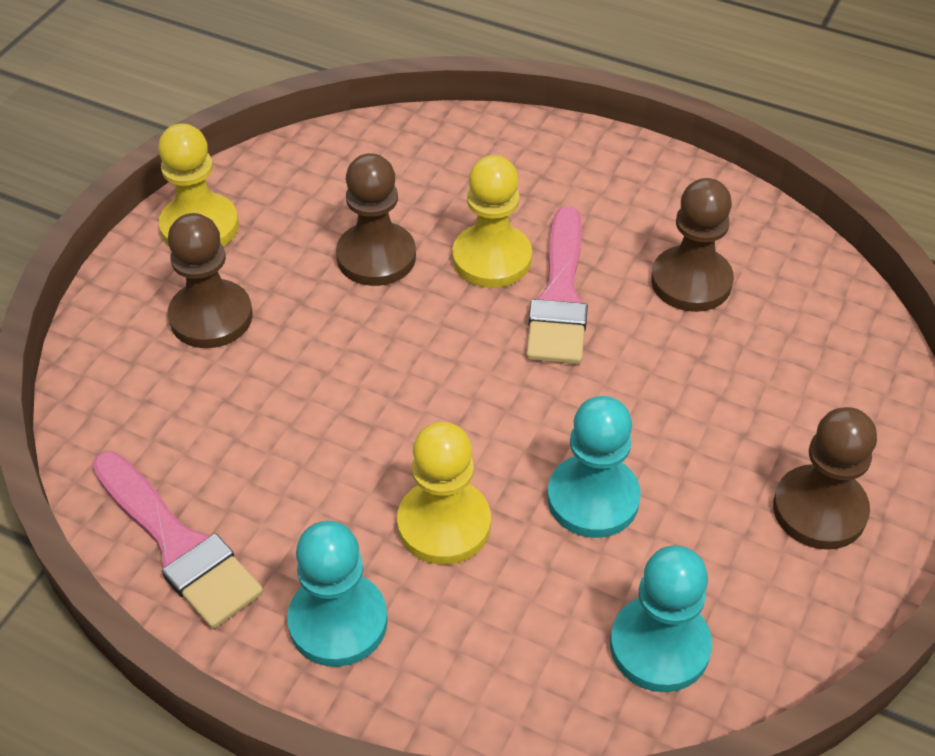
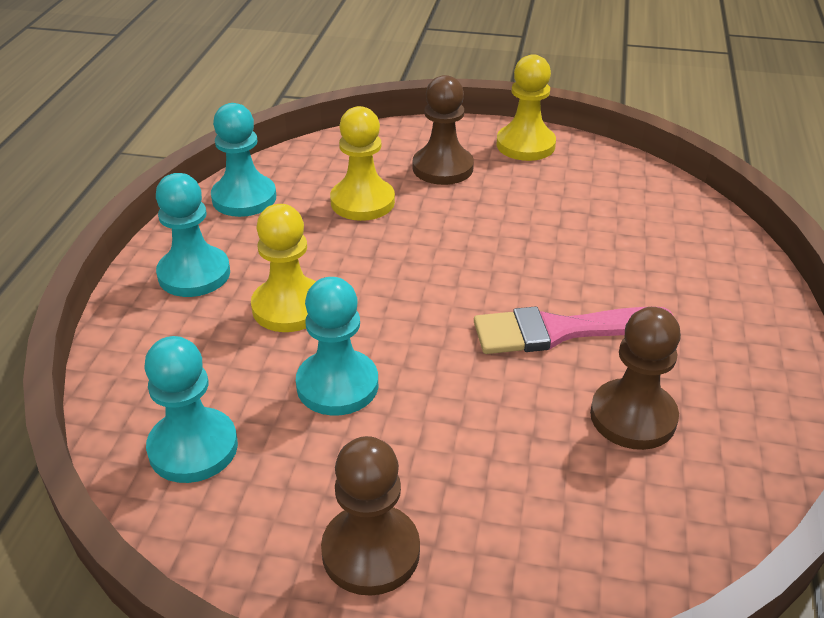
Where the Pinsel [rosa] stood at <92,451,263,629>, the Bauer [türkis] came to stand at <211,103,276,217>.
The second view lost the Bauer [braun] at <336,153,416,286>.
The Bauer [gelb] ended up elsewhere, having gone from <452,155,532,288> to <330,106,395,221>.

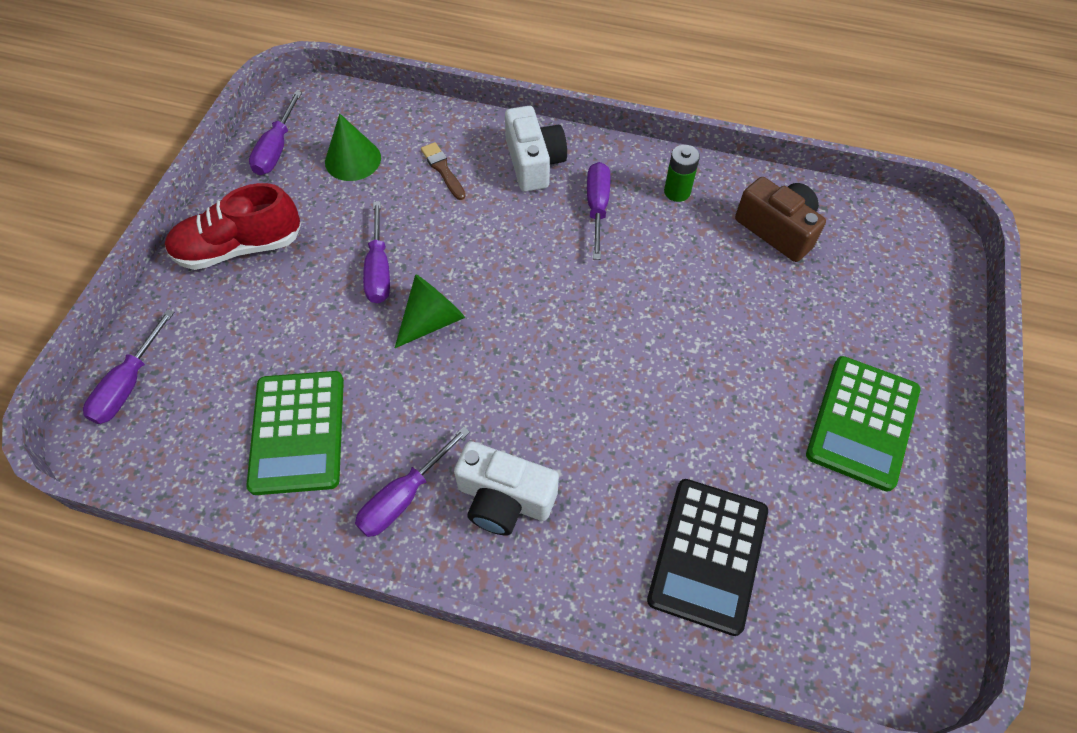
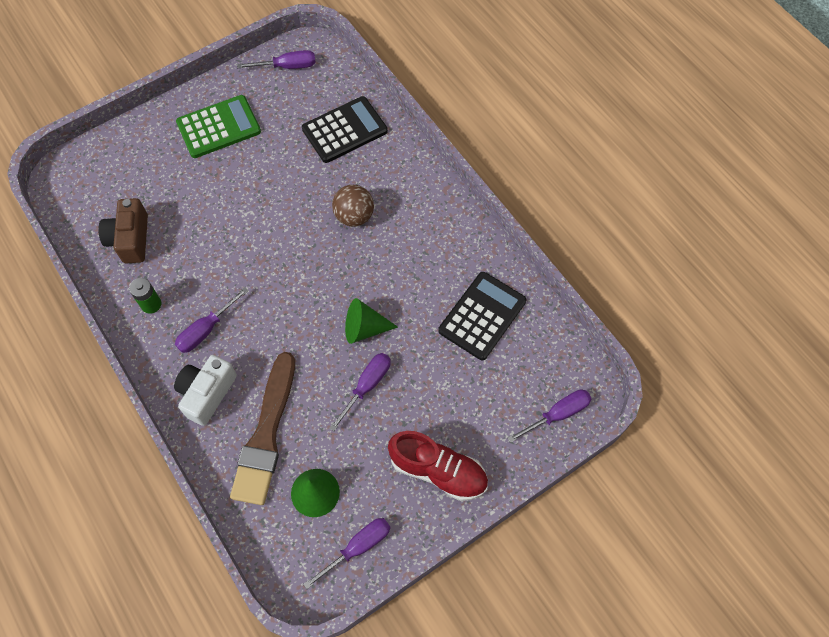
What was the Taschenrechner [grün] at <246,371,344,495> turned into the Taschenrechner [schwarz] at <438,272,526,360>.
The Schraubenzieher [lila] ended up elsewhere, having gone from <355,426,470,537> to <237,50,316,69>.
The size of the Pinsel [braun] at <421,142,466,200> changed by a factor of 2.37.
The second view lost the Kamera [weiß] at <454,441,559,535>.
The second view gained the Ball [braun] at <332,185,374,227>.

What is expected: Every line from the one containing "The second view lost the Kamera" through the last line of the entries above must be output exactly. Leave the rest out.

Finished task:
The second view lost the Kamera [weiß] at <454,441,559,535>.
The second view gained the Ball [braun] at <332,185,374,227>.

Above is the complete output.